* _TASK GOAL_: Would you please output only the lines from the one containing "camera: 175 degrees right, 5 degrees down" through the end of the entries below, exactly as written?

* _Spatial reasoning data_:
-- Opening Marker --

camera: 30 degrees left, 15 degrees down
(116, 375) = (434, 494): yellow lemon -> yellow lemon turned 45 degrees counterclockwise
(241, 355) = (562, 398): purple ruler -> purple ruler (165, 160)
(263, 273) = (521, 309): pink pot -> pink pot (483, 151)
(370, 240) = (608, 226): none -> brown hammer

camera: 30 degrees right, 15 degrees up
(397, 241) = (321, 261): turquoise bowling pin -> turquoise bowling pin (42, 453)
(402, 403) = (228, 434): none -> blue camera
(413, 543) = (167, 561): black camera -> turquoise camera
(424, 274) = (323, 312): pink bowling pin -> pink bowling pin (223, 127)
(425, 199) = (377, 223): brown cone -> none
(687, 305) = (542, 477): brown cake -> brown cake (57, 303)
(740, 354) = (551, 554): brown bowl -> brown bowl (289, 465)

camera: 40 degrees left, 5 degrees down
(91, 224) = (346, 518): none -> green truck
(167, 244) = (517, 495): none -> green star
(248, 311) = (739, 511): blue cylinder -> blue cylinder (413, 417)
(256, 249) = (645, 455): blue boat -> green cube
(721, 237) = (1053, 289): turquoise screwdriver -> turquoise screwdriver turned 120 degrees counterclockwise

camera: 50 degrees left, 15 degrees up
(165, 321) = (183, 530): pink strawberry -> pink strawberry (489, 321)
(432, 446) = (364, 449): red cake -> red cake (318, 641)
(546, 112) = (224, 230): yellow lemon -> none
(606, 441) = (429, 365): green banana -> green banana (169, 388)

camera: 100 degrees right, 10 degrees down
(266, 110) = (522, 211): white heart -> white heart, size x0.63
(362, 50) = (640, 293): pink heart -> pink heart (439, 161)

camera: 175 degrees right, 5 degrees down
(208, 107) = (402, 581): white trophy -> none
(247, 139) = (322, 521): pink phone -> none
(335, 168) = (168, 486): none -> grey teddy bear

-- Closing Marker --

* _YOUR RESPONSE_:
camera: 175 degrees right, 5 degrees down
(208, 107) = (402, 581): white trophy -> none
(247, 139) = (322, 521): pink phone -> none
(335, 168) = (168, 486): none -> grey teddy bear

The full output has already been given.